### Data under study

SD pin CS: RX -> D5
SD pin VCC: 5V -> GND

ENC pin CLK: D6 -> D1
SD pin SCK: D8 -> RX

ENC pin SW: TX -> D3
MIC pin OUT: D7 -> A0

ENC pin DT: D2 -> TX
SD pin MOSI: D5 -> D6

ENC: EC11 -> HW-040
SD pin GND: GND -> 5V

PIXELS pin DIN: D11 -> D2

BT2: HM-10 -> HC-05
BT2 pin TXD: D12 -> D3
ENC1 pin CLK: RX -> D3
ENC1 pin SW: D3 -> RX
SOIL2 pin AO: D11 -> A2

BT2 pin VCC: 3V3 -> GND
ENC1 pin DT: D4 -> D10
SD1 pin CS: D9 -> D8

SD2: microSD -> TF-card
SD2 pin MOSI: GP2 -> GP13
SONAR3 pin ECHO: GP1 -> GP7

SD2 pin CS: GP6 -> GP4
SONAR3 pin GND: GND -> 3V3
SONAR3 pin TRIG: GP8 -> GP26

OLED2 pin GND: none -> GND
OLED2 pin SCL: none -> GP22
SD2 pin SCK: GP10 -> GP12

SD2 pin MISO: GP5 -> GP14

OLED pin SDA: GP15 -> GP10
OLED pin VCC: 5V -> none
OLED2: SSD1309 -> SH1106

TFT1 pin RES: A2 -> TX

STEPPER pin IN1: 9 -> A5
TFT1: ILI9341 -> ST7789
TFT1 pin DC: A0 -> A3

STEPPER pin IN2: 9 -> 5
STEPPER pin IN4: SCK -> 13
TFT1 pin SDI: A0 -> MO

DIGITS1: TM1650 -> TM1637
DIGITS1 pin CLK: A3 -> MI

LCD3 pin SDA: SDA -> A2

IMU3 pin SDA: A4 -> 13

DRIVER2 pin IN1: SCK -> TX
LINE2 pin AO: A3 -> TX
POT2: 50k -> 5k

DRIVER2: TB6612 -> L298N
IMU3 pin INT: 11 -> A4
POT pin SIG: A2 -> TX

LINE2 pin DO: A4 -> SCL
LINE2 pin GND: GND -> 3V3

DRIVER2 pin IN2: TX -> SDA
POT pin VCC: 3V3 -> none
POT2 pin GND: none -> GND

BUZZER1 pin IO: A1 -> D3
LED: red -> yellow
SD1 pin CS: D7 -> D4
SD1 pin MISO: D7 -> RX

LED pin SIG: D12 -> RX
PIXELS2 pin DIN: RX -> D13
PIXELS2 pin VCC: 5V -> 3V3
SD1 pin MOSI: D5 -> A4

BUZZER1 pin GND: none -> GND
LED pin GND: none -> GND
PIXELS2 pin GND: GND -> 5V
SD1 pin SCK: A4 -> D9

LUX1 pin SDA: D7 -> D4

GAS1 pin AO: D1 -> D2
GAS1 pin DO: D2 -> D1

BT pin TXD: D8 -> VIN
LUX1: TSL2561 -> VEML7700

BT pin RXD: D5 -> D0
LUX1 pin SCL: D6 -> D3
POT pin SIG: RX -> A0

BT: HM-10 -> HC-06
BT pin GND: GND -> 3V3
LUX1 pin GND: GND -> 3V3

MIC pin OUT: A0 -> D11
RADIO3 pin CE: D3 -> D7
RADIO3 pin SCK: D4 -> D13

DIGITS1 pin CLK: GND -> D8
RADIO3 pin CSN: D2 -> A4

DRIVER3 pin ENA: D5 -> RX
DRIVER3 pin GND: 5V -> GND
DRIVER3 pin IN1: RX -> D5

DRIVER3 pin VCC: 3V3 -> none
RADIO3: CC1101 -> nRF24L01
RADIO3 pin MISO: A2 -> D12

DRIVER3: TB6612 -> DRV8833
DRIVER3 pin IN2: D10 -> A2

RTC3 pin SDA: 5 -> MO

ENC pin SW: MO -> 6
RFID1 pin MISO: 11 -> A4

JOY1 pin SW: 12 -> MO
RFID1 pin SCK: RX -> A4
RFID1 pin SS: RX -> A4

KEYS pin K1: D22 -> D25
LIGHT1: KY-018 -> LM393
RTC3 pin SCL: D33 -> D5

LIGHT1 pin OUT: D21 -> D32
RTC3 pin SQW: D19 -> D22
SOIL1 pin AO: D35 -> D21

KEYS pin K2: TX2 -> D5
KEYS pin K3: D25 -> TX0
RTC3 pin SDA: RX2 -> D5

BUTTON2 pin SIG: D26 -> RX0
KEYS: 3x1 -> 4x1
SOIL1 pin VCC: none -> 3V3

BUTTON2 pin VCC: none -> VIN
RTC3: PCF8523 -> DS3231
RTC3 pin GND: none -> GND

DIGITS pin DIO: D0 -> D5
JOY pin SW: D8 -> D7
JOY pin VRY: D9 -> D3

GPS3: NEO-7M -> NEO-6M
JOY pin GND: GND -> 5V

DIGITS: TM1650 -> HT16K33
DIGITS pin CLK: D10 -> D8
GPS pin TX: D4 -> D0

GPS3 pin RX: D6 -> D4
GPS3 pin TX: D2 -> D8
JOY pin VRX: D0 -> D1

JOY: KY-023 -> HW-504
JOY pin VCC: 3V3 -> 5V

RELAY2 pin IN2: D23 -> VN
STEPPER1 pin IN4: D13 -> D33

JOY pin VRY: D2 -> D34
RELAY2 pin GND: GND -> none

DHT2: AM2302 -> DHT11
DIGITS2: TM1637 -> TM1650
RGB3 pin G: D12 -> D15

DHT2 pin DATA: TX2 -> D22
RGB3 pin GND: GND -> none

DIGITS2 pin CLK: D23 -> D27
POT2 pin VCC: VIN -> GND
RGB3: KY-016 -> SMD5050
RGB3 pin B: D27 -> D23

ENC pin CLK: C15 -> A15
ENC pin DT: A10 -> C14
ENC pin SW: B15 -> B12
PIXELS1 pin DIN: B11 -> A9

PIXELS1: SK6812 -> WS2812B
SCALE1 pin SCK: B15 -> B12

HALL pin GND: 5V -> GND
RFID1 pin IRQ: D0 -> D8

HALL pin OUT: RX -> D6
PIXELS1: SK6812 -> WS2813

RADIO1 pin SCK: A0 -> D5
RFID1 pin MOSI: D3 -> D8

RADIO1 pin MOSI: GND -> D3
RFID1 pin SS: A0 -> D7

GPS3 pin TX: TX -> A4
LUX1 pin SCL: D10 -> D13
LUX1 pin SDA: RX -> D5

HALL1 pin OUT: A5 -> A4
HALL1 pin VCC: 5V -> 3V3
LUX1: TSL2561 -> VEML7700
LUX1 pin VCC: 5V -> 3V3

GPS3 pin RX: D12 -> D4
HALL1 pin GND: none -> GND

######

## What this task involves
Every line of the data above should be reproduced word for word.

## Task output
SD pin CS: RX -> D5
SD pin VCC: 5V -> GND

ENC pin CLK: D6 -> D1
SD pin SCK: D8 -> RX

ENC pin SW: TX -> D3
MIC pin OUT: D7 -> A0

ENC pin DT: D2 -> TX
SD pin MOSI: D5 -> D6

ENC: EC11 -> HW-040
SD pin GND: GND -> 5V

PIXELS pin DIN: D11 -> D2

BT2: HM-10 -> HC-05
BT2 pin TXD: D12 -> D3
ENC1 pin CLK: RX -> D3
ENC1 pin SW: D3 -> RX
SOIL2 pin AO: D11 -> A2

BT2 pin VCC: 3V3 -> GND
ENC1 pin DT: D4 -> D10
SD1 pin CS: D9 -> D8

SD2: microSD -> TF-card
SD2 pin MOSI: GP2 -> GP13
SONAR3 pin ECHO: GP1 -> GP7

SD2 pin CS: GP6 -> GP4
SONAR3 pin GND: GND -> 3V3
SONAR3 pin TRIG: GP8 -> GP26

OLED2 pin GND: none -> GND
OLED2 pin SCL: none -> GP22
SD2 pin SCK: GP10 -> GP12

SD2 pin MISO: GP5 -> GP14

OLED pin SDA: GP15 -> GP10
OLED pin VCC: 5V -> none
OLED2: SSD1309 -> SH1106

TFT1 pin RES: A2 -> TX

STEPPER pin IN1: 9 -> A5
TFT1: ILI9341 -> ST7789
TFT1 pin DC: A0 -> A3

STEPPER pin IN2: 9 -> 5
STEPPER pin IN4: SCK -> 13
TFT1 pin SDI: A0 -> MO

DIGITS1: TM1650 -> TM1637
DIGITS1 pin CLK: A3 -> MI

LCD3 pin SDA: SDA -> A2

IMU3 pin SDA: A4 -> 13

DRIVER2 pin IN1: SCK -> TX
LINE2 pin AO: A3 -> TX
POT2: 50k -> 5k

DRIVER2: TB6612 -> L298N
IMU3 pin INT: 11 -> A4
POT pin SIG: A2 -> TX

LINE2 pin DO: A4 -> SCL
LINE2 pin GND: GND -> 3V3

DRIVER2 pin IN2: TX -> SDA
POT pin VCC: 3V3 -> none
POT2 pin GND: none -> GND

BUZZER1 pin IO: A1 -> D3
LED: red -> yellow
SD1 pin CS: D7 -> D4
SD1 pin MISO: D7 -> RX

LED pin SIG: D12 -> RX
PIXELS2 pin DIN: RX -> D13
PIXELS2 pin VCC: 5V -> 3V3
SD1 pin MOSI: D5 -> A4

BUZZER1 pin GND: none -> GND
LED pin GND: none -> GND
PIXELS2 pin GND: GND -> 5V
SD1 pin SCK: A4 -> D9

LUX1 pin SDA: D7 -> D4

GAS1 pin AO: D1 -> D2
GAS1 pin DO: D2 -> D1

BT pin TXD: D8 -> VIN
LUX1: TSL2561 -> VEML7700

BT pin RXD: D5 -> D0
LUX1 pin SCL: D6 -> D3
POT pin SIG: RX -> A0

BT: HM-10 -> HC-06
BT pin GND: GND -> 3V3
LUX1 pin GND: GND -> 3V3

MIC pin OUT: A0 -> D11
RADIO3 pin CE: D3 -> D7
RADIO3 pin SCK: D4 -> D13

DIGITS1 pin CLK: GND -> D8
RADIO3 pin CSN: D2 -> A4

DRIVER3 pin ENA: D5 -> RX
DRIVER3 pin GND: 5V -> GND
DRIVER3 pin IN1: RX -> D5

DRIVER3 pin VCC: 3V3 -> none
RADIO3: CC1101 -> nRF24L01
RADIO3 pin MISO: A2 -> D12

DRIVER3: TB6612 -> DRV8833
DRIVER3 pin IN2: D10 -> A2

RTC3 pin SDA: 5 -> MO

ENC pin SW: MO -> 6
RFID1 pin MISO: 11 -> A4

JOY1 pin SW: 12 -> MO
RFID1 pin SCK: RX -> A4
RFID1 pin SS: RX -> A4

KEYS pin K1: D22 -> D25
LIGHT1: KY-018 -> LM393
RTC3 pin SCL: D33 -> D5

LIGHT1 pin OUT: D21 -> D32
RTC3 pin SQW: D19 -> D22
SOIL1 pin AO: D35 -> D21

KEYS pin K2: TX2 -> D5
KEYS pin K3: D25 -> TX0
RTC3 pin SDA: RX2 -> D5

BUTTON2 pin SIG: D26 -> RX0
KEYS: 3x1 -> 4x1
SOIL1 pin VCC: none -> 3V3

BUTTON2 pin VCC: none -> VIN
RTC3: PCF8523 -> DS3231
RTC3 pin GND: none -> GND

DIGITS pin DIO: D0 -> D5
JOY pin SW: D8 -> D7
JOY pin VRY: D9 -> D3

GPS3: NEO-7M -> NEO-6M
JOY pin GND: GND -> 5V

DIGITS: TM1650 -> HT16K33
DIGITS pin CLK: D10 -> D8
GPS pin TX: D4 -> D0

GPS3 pin RX: D6 -> D4
GPS3 pin TX: D2 -> D8
JOY pin VRX: D0 -> D1

JOY: KY-023 -> HW-504
JOY pin VCC: 3V3 -> 5V

RELAY2 pin IN2: D23 -> VN
STEPPER1 pin IN4: D13 -> D33

JOY pin VRY: D2 -> D34
RELAY2 pin GND: GND -> none

DHT2: AM2302 -> DHT11
DIGITS2: TM1637 -> TM1650
RGB3 pin G: D12 -> D15

DHT2 pin DATA: TX2 -> D22
RGB3 pin GND: GND -> none

DIGITS2 pin CLK: D23 -> D27
POT2 pin VCC: VIN -> GND
RGB3: KY-016 -> SMD5050
RGB3 pin B: D27 -> D23

ENC pin CLK: C15 -> A15
ENC pin DT: A10 -> C14
ENC pin SW: B15 -> B12
PIXELS1 pin DIN: B11 -> A9

PIXELS1: SK6812 -> WS2812B
SCALE1 pin SCK: B15 -> B12

HALL pin GND: 5V -> GND
RFID1 pin IRQ: D0 -> D8

HALL pin OUT: RX -> D6
PIXELS1: SK6812 -> WS2813

RADIO1 pin SCK: A0 -> D5
RFID1 pin MOSI: D3 -> D8

RADIO1 pin MOSI: GND -> D3
RFID1 pin SS: A0 -> D7

GPS3 pin TX: TX -> A4
LUX1 pin SCL: D10 -> D13
LUX1 pin SDA: RX -> D5

HALL1 pin OUT: A5 -> A4
HALL1 pin VCC: 5V -> 3V3
LUX1: TSL2561 -> VEML7700
LUX1 pin VCC: 5V -> 3V3

GPS3 pin RX: D12 -> D4
HALL1 pin GND: none -> GND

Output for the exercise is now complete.